[Opening Exercise data section]
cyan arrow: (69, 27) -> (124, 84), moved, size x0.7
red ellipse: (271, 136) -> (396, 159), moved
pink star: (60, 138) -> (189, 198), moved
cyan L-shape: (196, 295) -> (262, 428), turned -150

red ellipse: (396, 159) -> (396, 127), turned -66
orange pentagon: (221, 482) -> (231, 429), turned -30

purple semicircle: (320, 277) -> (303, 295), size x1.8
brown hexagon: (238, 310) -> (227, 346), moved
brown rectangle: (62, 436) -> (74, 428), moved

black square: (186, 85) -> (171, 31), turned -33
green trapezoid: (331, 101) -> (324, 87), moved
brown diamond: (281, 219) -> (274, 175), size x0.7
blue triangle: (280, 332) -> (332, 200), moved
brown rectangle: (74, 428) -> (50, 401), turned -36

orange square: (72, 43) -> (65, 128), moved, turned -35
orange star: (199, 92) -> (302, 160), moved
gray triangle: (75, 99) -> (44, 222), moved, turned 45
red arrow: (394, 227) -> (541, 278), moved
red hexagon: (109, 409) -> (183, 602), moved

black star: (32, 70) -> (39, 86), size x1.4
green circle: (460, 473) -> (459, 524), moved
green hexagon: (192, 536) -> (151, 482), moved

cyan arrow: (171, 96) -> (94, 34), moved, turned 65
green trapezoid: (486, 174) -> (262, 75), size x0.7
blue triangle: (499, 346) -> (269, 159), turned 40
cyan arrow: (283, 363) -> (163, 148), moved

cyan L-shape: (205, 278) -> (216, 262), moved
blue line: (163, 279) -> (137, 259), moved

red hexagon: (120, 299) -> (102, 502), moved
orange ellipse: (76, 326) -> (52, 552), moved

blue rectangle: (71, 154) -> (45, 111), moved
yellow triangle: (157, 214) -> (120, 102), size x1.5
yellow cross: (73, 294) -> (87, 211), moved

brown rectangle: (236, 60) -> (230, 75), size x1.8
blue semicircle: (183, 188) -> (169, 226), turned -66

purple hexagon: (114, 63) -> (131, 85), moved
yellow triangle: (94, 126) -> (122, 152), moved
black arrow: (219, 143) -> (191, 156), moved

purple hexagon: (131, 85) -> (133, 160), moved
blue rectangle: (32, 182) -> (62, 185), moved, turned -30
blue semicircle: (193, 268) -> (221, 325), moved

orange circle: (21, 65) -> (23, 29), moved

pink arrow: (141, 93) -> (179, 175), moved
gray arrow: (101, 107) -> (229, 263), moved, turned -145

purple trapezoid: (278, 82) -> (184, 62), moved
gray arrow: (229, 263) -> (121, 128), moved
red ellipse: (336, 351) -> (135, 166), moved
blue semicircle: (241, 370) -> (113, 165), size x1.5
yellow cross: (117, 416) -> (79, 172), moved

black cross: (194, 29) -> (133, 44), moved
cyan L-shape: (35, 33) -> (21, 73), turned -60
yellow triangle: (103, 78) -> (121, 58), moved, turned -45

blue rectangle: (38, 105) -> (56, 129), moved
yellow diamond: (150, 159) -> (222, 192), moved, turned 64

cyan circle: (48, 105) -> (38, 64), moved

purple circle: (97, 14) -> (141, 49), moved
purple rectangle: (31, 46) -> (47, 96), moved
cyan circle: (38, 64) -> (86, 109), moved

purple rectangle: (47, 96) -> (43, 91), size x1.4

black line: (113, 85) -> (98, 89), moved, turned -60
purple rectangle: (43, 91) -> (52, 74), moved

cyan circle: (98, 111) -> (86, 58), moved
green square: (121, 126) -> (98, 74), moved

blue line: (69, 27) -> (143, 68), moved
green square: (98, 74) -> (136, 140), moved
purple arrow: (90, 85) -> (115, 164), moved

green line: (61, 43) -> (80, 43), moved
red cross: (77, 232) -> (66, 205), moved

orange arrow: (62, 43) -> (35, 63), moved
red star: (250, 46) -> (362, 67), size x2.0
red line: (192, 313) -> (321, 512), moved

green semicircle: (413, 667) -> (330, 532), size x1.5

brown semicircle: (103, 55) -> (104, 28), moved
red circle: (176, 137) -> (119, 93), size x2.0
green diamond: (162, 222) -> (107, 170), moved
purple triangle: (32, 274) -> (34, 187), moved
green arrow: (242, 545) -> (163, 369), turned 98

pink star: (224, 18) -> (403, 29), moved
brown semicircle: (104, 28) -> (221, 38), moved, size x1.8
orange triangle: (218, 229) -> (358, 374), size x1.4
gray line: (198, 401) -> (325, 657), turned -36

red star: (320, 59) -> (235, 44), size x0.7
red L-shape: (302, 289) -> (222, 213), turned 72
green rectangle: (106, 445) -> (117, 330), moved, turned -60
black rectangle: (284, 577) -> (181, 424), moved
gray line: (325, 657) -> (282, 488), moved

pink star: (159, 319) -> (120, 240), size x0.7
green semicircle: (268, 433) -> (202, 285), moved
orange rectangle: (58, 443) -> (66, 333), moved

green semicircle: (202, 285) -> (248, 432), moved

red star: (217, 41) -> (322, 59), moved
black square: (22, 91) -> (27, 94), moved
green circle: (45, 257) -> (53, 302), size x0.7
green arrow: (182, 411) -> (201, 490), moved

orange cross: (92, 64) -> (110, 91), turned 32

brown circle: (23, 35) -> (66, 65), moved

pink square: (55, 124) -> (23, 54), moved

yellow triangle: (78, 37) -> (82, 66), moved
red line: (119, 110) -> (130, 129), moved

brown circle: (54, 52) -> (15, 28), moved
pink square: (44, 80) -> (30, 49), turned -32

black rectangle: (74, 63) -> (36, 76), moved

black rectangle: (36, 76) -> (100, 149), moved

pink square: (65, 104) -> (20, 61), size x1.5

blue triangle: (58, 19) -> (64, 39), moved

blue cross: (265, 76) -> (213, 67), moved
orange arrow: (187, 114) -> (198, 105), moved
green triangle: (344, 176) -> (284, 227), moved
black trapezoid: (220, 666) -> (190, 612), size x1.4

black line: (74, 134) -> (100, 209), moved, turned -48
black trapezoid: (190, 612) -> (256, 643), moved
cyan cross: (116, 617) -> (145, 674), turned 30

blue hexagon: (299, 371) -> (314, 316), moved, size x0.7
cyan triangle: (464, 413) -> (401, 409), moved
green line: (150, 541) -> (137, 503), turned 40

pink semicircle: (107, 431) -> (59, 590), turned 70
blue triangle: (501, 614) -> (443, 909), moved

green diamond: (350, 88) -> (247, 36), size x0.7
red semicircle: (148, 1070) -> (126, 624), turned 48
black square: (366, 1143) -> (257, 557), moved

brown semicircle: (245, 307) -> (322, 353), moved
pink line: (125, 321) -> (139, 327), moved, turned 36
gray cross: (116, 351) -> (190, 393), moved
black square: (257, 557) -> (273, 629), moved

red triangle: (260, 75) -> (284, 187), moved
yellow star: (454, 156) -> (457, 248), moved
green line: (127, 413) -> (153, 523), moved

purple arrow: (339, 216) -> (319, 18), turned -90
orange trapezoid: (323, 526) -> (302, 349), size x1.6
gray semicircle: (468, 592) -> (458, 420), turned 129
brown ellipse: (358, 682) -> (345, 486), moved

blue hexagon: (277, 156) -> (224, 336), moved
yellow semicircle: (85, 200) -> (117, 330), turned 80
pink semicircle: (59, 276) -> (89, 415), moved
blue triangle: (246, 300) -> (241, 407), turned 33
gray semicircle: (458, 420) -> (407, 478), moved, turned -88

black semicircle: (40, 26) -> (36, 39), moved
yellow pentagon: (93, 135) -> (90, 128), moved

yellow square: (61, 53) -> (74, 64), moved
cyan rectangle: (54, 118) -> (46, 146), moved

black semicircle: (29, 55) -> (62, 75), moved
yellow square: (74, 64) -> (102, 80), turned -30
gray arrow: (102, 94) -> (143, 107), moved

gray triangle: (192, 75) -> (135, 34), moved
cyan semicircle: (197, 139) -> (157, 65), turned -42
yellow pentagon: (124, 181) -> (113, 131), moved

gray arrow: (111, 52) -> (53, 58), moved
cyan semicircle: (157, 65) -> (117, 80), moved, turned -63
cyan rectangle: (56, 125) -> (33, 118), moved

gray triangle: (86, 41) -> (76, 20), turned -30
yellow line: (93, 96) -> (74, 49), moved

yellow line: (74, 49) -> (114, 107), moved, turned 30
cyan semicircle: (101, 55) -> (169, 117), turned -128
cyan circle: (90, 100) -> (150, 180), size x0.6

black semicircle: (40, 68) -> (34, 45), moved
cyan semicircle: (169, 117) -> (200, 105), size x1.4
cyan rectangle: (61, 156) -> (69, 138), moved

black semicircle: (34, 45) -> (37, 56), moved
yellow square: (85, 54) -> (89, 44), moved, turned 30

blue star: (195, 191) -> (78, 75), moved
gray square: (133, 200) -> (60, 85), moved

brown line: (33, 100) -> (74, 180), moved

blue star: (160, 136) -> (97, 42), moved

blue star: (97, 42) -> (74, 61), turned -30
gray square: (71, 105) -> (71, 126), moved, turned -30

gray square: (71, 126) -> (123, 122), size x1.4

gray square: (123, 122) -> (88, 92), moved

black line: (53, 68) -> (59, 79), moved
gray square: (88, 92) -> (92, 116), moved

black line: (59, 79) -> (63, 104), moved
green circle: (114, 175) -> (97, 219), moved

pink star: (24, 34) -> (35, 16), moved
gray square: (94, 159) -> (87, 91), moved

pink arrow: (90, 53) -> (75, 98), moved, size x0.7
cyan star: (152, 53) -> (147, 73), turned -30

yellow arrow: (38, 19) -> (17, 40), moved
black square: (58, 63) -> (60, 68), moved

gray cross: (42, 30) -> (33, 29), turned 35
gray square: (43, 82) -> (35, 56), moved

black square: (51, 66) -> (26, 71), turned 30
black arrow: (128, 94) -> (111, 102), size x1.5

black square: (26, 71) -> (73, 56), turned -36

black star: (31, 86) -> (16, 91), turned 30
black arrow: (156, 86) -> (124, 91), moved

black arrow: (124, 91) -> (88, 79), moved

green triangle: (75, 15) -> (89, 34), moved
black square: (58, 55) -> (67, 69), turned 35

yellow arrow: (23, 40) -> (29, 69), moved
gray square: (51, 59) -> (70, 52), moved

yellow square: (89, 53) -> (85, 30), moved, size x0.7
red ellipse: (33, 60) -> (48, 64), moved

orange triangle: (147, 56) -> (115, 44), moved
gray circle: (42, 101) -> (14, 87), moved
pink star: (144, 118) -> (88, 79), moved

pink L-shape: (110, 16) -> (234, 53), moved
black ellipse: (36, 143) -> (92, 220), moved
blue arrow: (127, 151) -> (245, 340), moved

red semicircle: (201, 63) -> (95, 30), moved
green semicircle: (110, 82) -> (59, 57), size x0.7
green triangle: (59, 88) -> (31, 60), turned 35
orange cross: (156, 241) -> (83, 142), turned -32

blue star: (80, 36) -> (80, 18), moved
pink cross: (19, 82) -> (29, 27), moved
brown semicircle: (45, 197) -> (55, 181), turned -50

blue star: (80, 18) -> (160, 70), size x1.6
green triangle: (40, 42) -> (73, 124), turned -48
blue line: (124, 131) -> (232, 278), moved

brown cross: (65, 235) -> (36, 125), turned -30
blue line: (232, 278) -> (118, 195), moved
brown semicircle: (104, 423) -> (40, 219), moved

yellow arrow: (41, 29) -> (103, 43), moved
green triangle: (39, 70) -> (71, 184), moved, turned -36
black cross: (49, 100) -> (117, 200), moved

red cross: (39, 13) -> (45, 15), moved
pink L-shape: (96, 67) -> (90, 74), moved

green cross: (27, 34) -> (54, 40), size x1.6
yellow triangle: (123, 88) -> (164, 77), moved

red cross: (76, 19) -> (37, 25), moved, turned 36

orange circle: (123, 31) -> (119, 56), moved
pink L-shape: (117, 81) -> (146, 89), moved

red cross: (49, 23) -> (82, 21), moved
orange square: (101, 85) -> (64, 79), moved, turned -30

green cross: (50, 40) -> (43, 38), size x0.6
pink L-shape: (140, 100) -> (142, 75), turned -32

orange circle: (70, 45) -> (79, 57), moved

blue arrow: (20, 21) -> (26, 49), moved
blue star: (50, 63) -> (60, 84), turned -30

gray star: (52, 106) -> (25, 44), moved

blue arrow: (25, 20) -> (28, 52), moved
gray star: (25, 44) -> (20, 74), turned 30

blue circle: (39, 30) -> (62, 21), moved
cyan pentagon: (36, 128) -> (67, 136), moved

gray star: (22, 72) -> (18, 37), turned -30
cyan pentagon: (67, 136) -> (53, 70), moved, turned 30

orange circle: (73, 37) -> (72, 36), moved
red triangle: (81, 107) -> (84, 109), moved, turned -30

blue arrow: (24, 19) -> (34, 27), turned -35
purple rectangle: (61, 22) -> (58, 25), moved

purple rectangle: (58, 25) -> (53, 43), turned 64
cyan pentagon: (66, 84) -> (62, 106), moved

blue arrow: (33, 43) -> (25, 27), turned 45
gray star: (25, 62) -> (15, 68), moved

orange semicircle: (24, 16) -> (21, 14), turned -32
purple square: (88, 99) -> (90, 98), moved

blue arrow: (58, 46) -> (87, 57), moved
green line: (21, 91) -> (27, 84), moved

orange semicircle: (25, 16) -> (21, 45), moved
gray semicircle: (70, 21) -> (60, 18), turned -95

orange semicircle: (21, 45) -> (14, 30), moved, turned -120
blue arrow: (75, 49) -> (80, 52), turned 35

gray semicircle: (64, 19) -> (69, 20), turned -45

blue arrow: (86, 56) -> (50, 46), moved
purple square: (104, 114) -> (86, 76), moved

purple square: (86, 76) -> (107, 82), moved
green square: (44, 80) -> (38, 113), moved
[Closing Exercise data section]
→ **About this task**:
Across the material above, count each line with the string "pentagon" and state the number alone.

→ **Output**:
6